[Opening RECORDS SUPPLIED section]
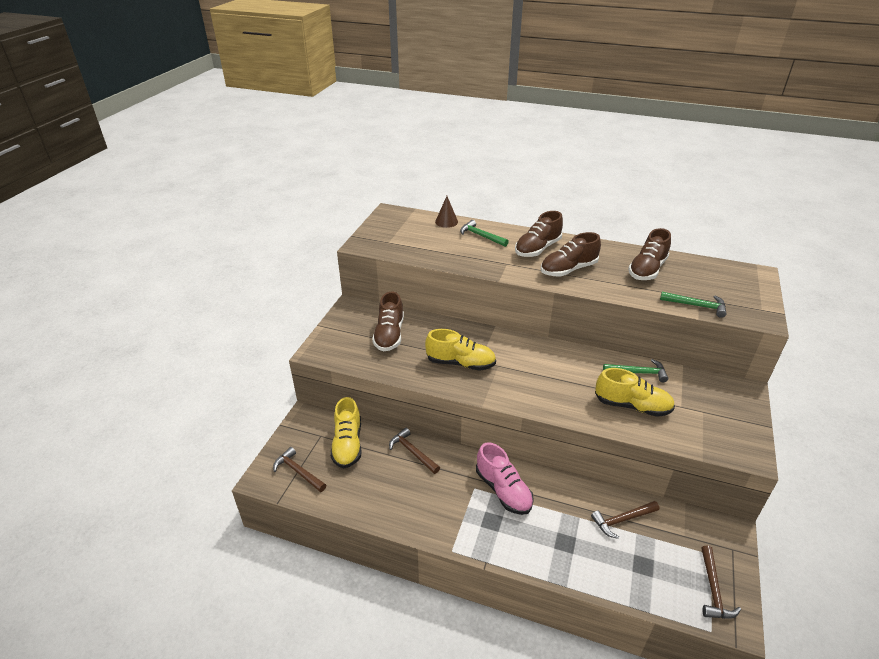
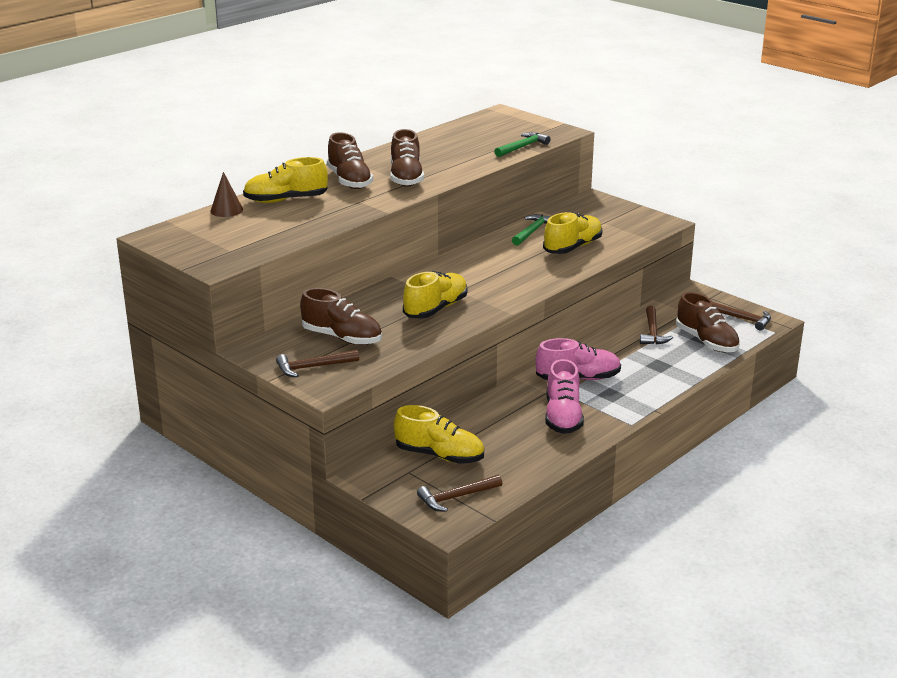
camera: 65 degrees left, 10 degrees down
(412, 452) = (486, 416): brown hammer -> brown hammer (313, 367)
(437, 499) = (563, 417): none -> pink shoe
(481, 236) = (286, 200): green hammer -> yellow shoe
(647, 269) = (446, 147): brown shoe -> brown shoe (706, 341)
[Closing RECORDS SUPPLIED section]
▶ **ACTIVITY**: A complete and exact copy of the records is required. Exclude the pictures.

▶ **SOLUTION**:
camera: 65 degrees left, 10 degrees down
(412, 452) = (486, 416): brown hammer -> brown hammer (313, 367)
(437, 499) = (563, 417): none -> pink shoe
(481, 236) = (286, 200): green hammer -> yellow shoe
(647, 269) = (446, 147): brown shoe -> brown shoe (706, 341)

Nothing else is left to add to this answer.